▶ _TASK OBJECTIVE_:
In the entries below, the lines from the one with "orange brick O1:Q1" through the one with "yellow brick M11:N12" are to be copied exactly; both ends count.
── RECORDS FOR THIS TASK ──
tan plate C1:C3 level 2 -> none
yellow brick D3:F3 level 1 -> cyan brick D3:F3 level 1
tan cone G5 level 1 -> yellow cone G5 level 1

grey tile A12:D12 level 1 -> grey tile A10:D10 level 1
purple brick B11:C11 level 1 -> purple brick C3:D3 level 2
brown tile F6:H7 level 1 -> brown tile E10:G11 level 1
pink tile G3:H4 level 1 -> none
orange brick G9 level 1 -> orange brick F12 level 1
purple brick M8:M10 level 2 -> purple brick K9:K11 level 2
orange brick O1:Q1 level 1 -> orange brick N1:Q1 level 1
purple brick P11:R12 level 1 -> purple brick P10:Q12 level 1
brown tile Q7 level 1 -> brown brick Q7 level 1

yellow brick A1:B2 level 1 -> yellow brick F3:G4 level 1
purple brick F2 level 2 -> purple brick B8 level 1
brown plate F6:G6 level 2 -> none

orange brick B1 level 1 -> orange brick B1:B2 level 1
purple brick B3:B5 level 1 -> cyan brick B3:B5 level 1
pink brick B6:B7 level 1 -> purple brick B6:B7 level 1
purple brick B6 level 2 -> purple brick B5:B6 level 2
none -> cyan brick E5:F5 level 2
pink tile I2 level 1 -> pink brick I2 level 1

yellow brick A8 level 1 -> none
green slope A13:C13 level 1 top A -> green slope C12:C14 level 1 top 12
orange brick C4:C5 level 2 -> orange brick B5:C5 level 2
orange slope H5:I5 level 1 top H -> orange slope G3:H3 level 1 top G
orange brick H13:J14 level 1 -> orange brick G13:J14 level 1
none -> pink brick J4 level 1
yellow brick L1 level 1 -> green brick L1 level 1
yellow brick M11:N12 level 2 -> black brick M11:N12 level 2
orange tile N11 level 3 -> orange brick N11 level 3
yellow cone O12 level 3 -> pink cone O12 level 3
───
▶ _EXERCISE OUTPUT_:
orange brick O1:Q1 level 1 -> orange brick N1:Q1 level 1
purple brick P11:R12 level 1 -> purple brick P10:Q12 level 1
brown tile Q7 level 1 -> brown brick Q7 level 1

yellow brick A1:B2 level 1 -> yellow brick F3:G4 level 1
purple brick F2 level 2 -> purple brick B8 level 1
brown plate F6:G6 level 2 -> none

orange brick B1 level 1 -> orange brick B1:B2 level 1
purple brick B3:B5 level 1 -> cyan brick B3:B5 level 1
pink brick B6:B7 level 1 -> purple brick B6:B7 level 1
purple brick B6 level 2 -> purple brick B5:B6 level 2
none -> cyan brick E5:F5 level 2
pink tile I2 level 1 -> pink brick I2 level 1

yellow brick A8 level 1 -> none
green slope A13:C13 level 1 top A -> green slope C12:C14 level 1 top 12
orange brick C4:C5 level 2 -> orange brick B5:C5 level 2
orange slope H5:I5 level 1 top H -> orange slope G3:H3 level 1 top G
orange brick H13:J14 level 1 -> orange brick G13:J14 level 1
none -> pink brick J4 level 1
yellow brick L1 level 1 -> green brick L1 level 1
yellow brick M11:N12 level 2 -> black brick M11:N12 level 2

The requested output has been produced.